> [Task objective]
Each line of the material must be returned exactly.

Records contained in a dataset
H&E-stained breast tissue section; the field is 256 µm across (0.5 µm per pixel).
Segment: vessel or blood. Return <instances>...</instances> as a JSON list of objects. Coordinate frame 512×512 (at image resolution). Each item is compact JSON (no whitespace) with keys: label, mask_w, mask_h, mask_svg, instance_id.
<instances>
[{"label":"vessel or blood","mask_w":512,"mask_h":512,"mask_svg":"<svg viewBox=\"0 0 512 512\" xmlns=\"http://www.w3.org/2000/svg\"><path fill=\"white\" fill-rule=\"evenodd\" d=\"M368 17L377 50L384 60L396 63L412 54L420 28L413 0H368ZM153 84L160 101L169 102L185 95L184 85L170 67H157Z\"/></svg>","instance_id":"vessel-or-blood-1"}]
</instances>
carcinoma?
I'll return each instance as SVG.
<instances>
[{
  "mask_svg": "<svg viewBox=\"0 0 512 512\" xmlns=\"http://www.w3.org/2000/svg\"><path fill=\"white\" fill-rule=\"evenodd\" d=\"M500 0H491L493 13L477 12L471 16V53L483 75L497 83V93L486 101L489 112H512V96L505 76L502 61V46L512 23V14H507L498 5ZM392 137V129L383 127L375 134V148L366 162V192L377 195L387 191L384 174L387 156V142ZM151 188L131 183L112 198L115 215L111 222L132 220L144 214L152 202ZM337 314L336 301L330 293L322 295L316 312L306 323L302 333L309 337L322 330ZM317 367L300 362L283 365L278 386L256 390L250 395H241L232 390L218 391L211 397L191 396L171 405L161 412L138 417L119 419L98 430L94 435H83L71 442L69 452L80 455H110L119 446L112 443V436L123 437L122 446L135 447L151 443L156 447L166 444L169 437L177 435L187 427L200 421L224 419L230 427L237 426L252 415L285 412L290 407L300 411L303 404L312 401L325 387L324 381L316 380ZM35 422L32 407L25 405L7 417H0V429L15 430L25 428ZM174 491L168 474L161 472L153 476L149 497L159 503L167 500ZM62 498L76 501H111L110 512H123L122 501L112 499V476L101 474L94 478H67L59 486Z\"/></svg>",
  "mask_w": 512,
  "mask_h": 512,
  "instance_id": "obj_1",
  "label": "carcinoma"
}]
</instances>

> [Expected answer]
H&E-stained breast tissue section; the field is 256 µm across (0.5 µm per pixel).
Segment: vessel or blood. Return <instances>...</instances> as a JSON list of objects. Coordinate frame 512×512 (at image resolution). Each item is compact JSON (no whitespace) with keys: label, mask_w, mask_h, mask_svg, instance_id.
<instances>
[{"label":"vessel or blood","mask_w":512,"mask_h":512,"mask_svg":"<svg viewBox=\"0 0 512 512\" xmlns=\"http://www.w3.org/2000/svg\"><path fill=\"white\" fill-rule=\"evenodd\" d=\"M368 17L377 50L384 60L396 63L412 54L420 28L413 0H368ZM153 84L160 101L169 102L185 95L184 85L170 67H157Z\"/></svg>","instance_id":"vessel-or-blood-1"}]
</instances>
carcinoma?
I'll return each instance as SVG.
<instances>
[{
  "mask_svg": "<svg viewBox=\"0 0 512 512\" xmlns=\"http://www.w3.org/2000/svg\"><path fill=\"white\" fill-rule=\"evenodd\" d=\"M500 0H491L493 13L477 12L471 16V53L483 75L497 83V93L486 101L489 112H512V96L505 76L502 61V46L512 23V14H507L498 5ZM392 137V129L383 127L375 134V148L366 162V192L377 195L387 191L384 174L387 156V142ZM151 188L131 183L112 198L115 215L111 222L132 220L144 214L152 202ZM337 314L336 301L330 293L322 295L316 312L306 323L302 333L309 337L322 330ZM317 367L300 362L283 365L278 386L256 390L250 395H241L232 390L218 391L211 397L191 396L171 405L161 412L138 417L119 419L98 430L94 435H83L71 442L69 452L80 455H110L119 446L112 443V436L123 437L122 446L135 447L151 443L156 447L166 444L169 437L177 435L187 427L200 421L224 419L230 427L237 426L252 415L285 412L290 407L300 411L303 404L312 401L325 387L324 381L316 380ZM35 422L32 407L25 405L7 417H0V429L15 430L25 428ZM174 491L168 474L161 472L153 476L149 497L159 503L167 500ZM62 498L76 501H111L110 512H123L122 501L112 499V476L101 474L94 478H67L59 486Z\"/></svg>",
  "mask_w": 512,
  "mask_h": 512,
  "instance_id": "obj_1",
  "label": "carcinoma"
}]
</instances>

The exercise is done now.